[Remote sensing object lists]
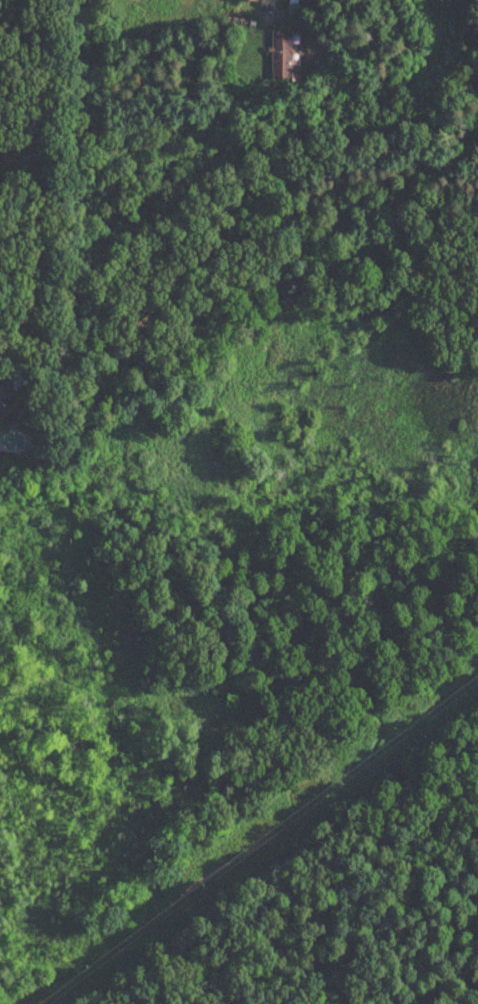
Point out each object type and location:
building: (250, 0)
building: (280, 54)
building: (2, 410)

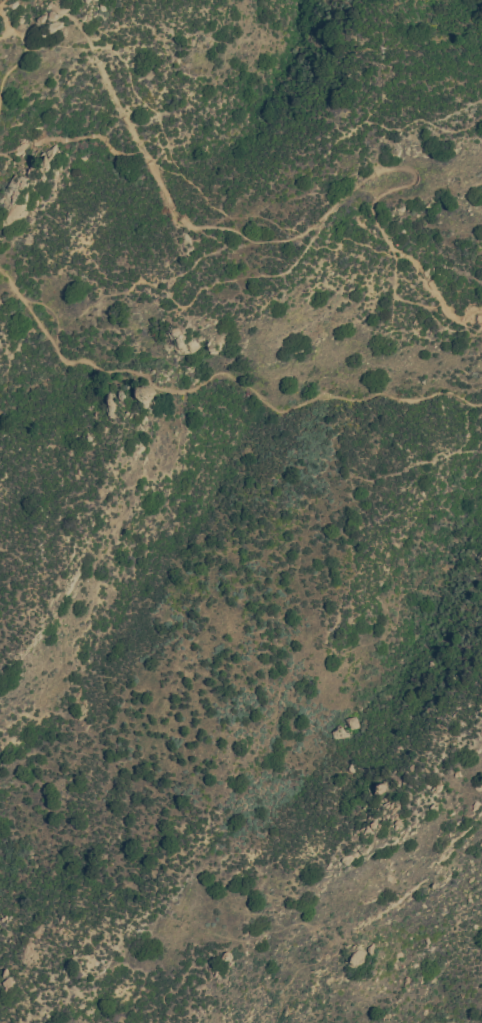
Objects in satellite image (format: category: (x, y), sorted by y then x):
road: (7, 32)
road: (23, 54)
road: (221, 372)
road: (450, 1022)

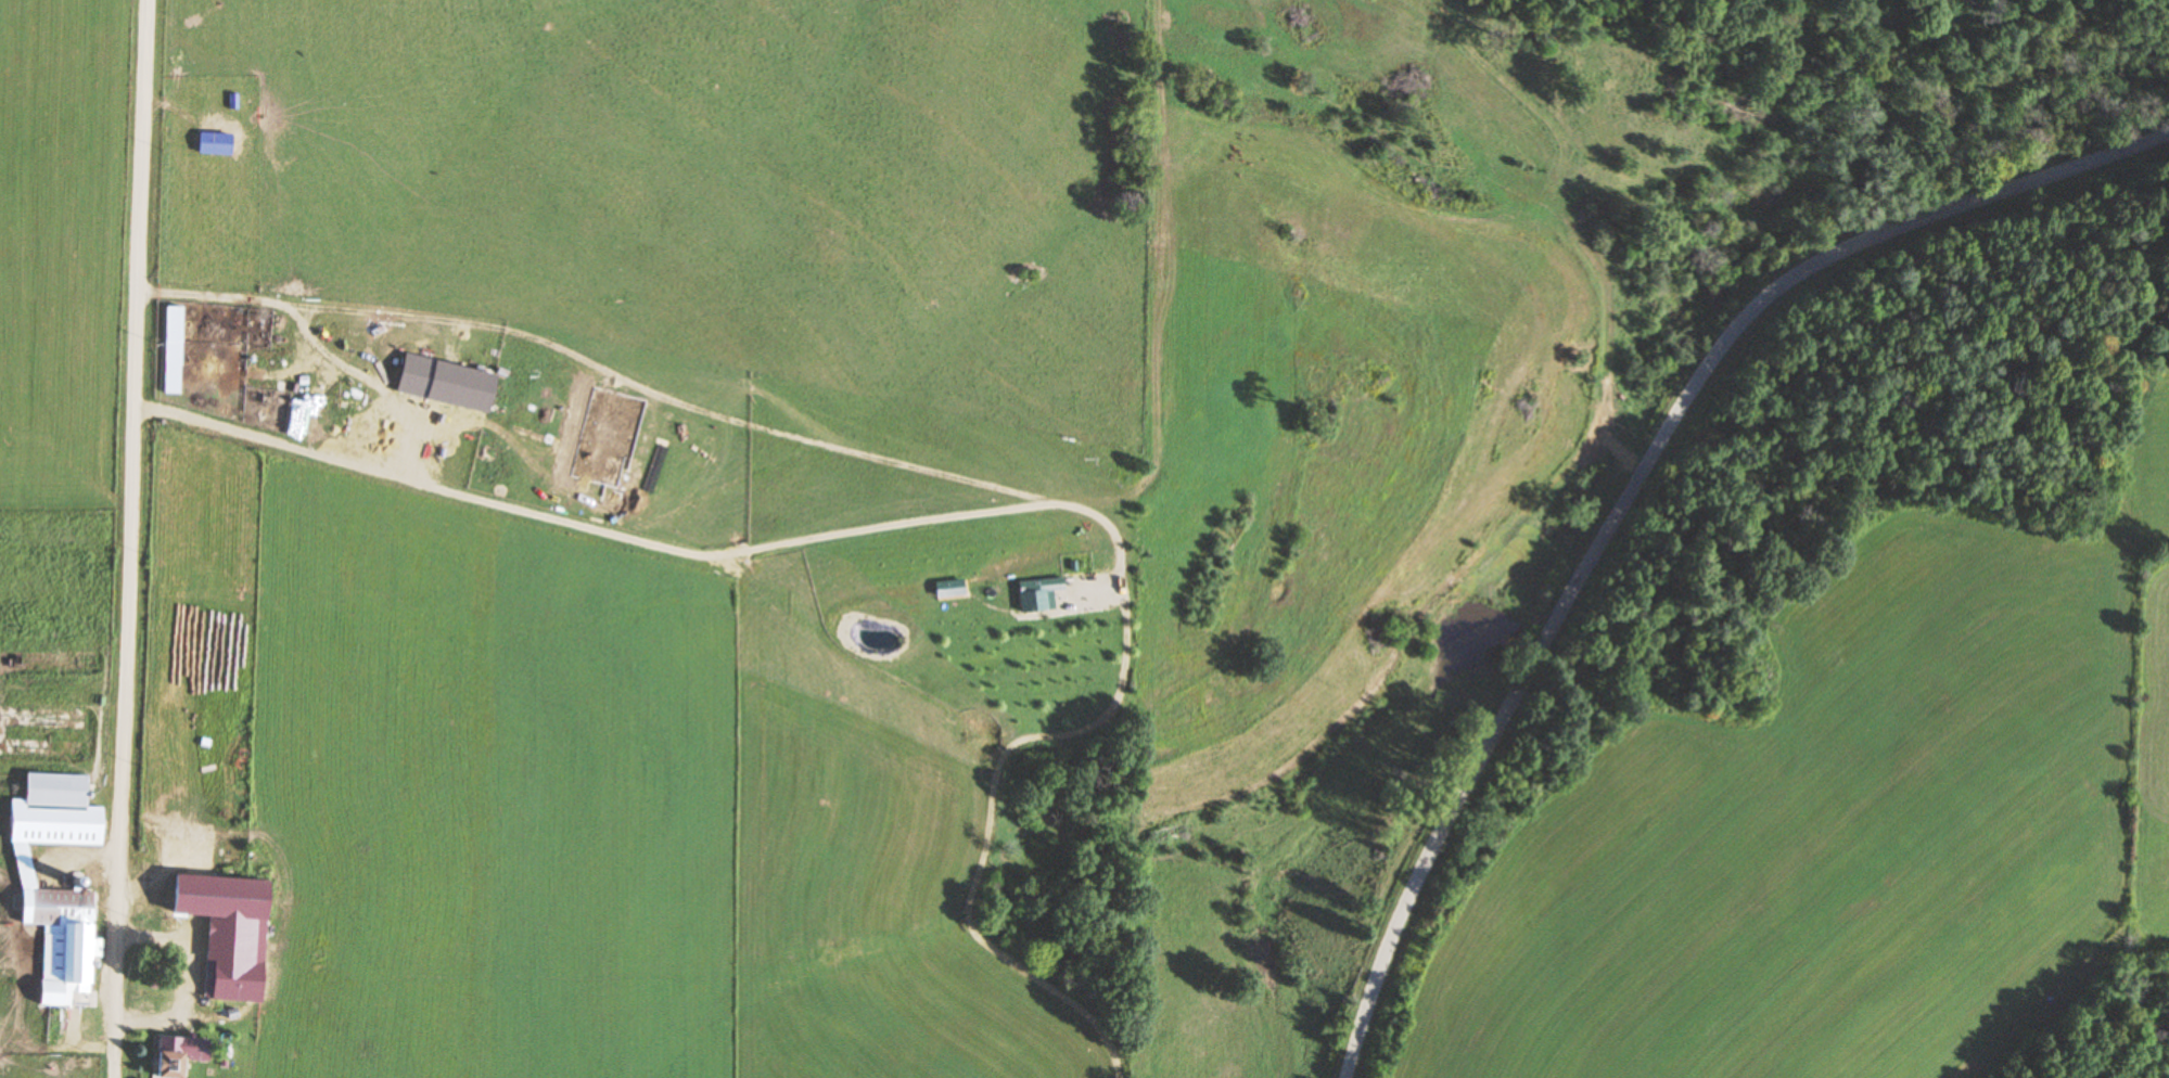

PROBLEM TO WORK ON
Please output each line above exactly and omit all images.

YOUR RESPONSE
Point out each object type and location:
building: (250, 0)
building: (280, 54)
building: (2, 410)

Objects in satellite image (format: category: (x, y), sorted by y then x):
road: (7, 32)
road: (23, 54)
road: (221, 372)
road: (450, 1022)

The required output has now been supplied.